Stored dataset items

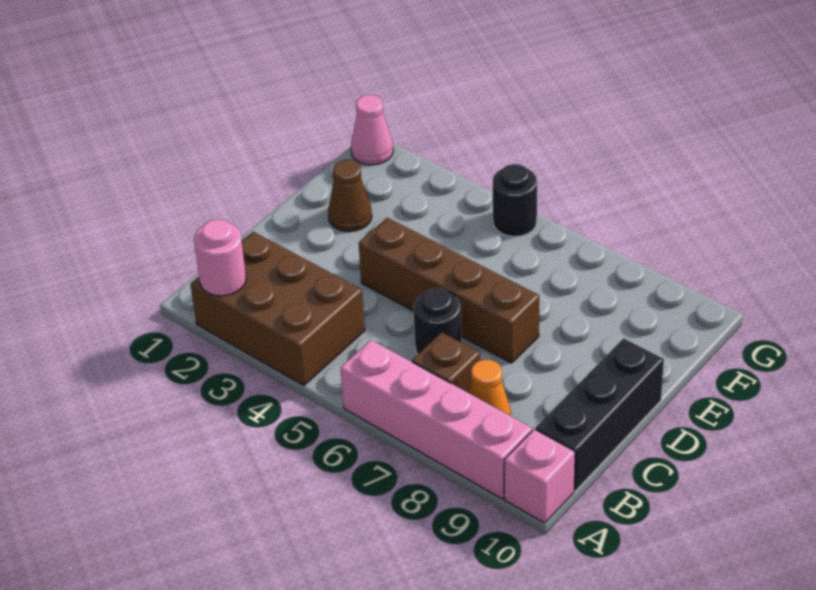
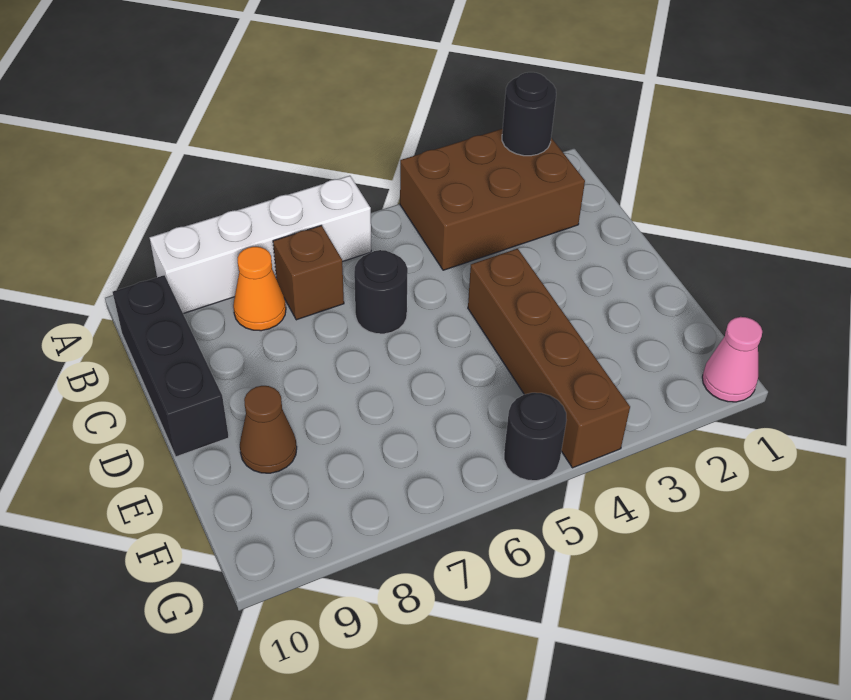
pink round brick A2 level 2 -> black round brick A2 level 2
pink brick A6:A9 level 1 -> white brick A6:A9 level 1
pink brick A10 level 1 -> none
brown brick D4:D7 level 1 -> brown brick D4:G4 level 1
brown cone E2 level 1 -> brown cone E9 level 1

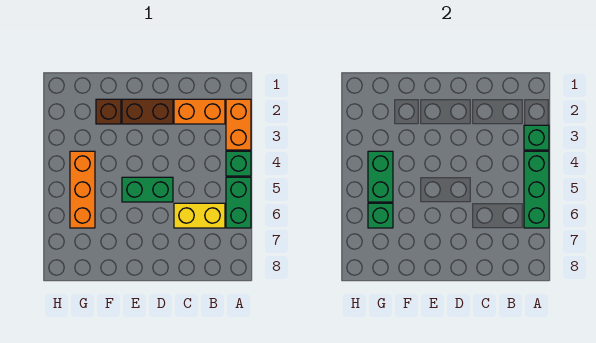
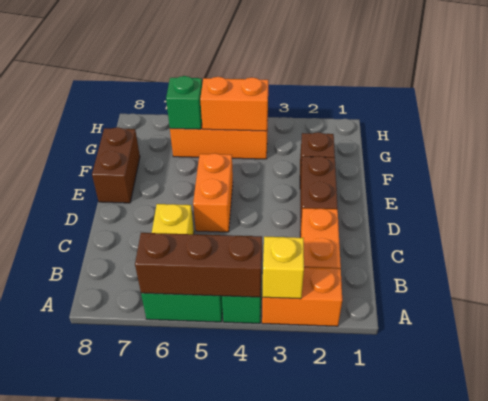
green brick A3 level 2 -> yellow brick A3 level 2
green brick A4:A6 level 2 -> brown brick A4:A6 level 2
green brick D5:E5 level 1 -> orange brick D5:E5 level 1
none -> brown brick E8:F8 level 1
green brick G4:G5 level 2 -> orange brick G4:G5 level 2

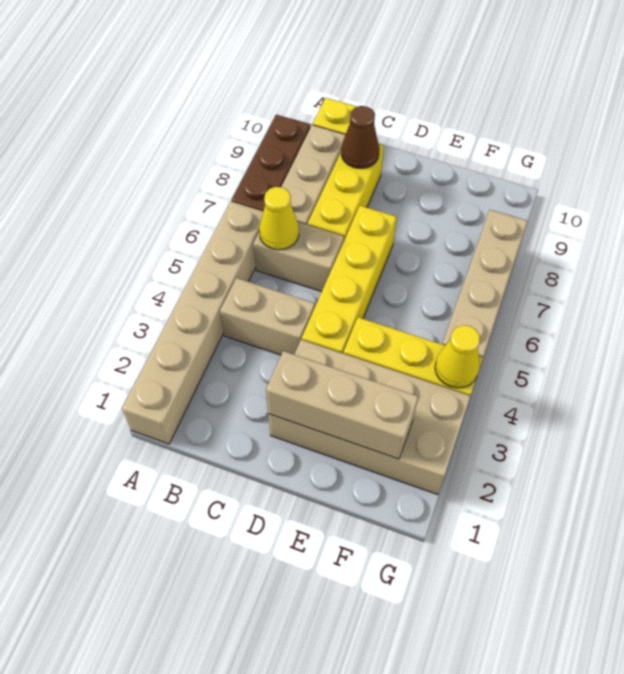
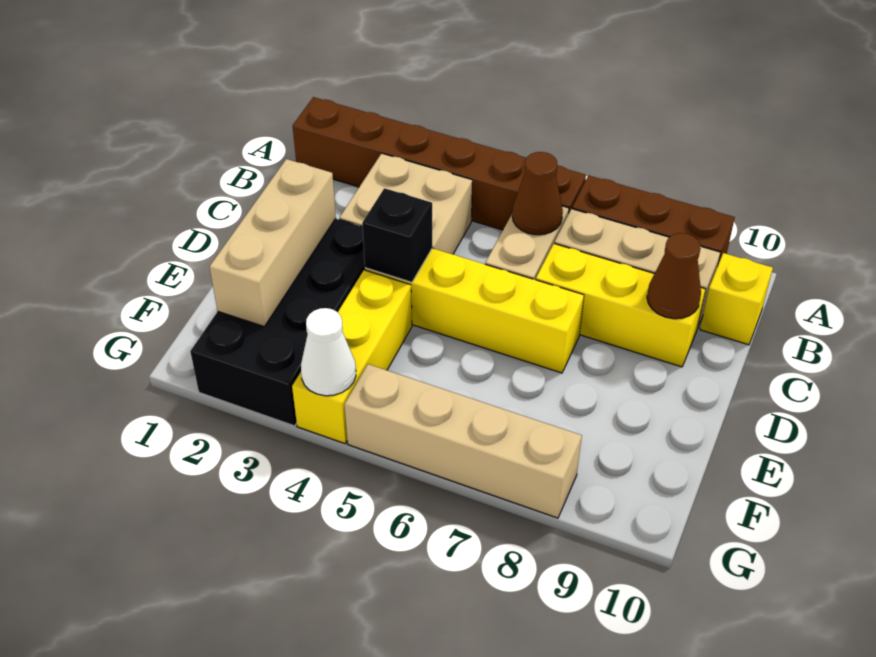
tan brick A1:A6 level 1 -> brown brick A1:A6 level 1
tan brick B4:C4 level 1 -> tan brick B3:C4 level 1
yellow cone B6 level 2 -> brown cone B6 level 2
tan brick D2:G3 level 1 -> black brick D2:G3 level 1
none -> black brick D4 level 2
yellow cone G4 level 2 -> white cone G4 level 2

▶ What the task asks: Every line above between the one containing "pink brick A10 level 1 -> none" and the one containing "none -> brown brick E8:F8 level 1", those two included, is to be printed exactly. No pictures go into the copy.

▶ Exercise solution:
pink brick A10 level 1 -> none
brown brick D4:D7 level 1 -> brown brick D4:G4 level 1
brown cone E2 level 1 -> brown cone E9 level 1

green brick A3 level 2 -> yellow brick A3 level 2
green brick A4:A6 level 2 -> brown brick A4:A6 level 2
green brick D5:E5 level 1 -> orange brick D5:E5 level 1
none -> brown brick E8:F8 level 1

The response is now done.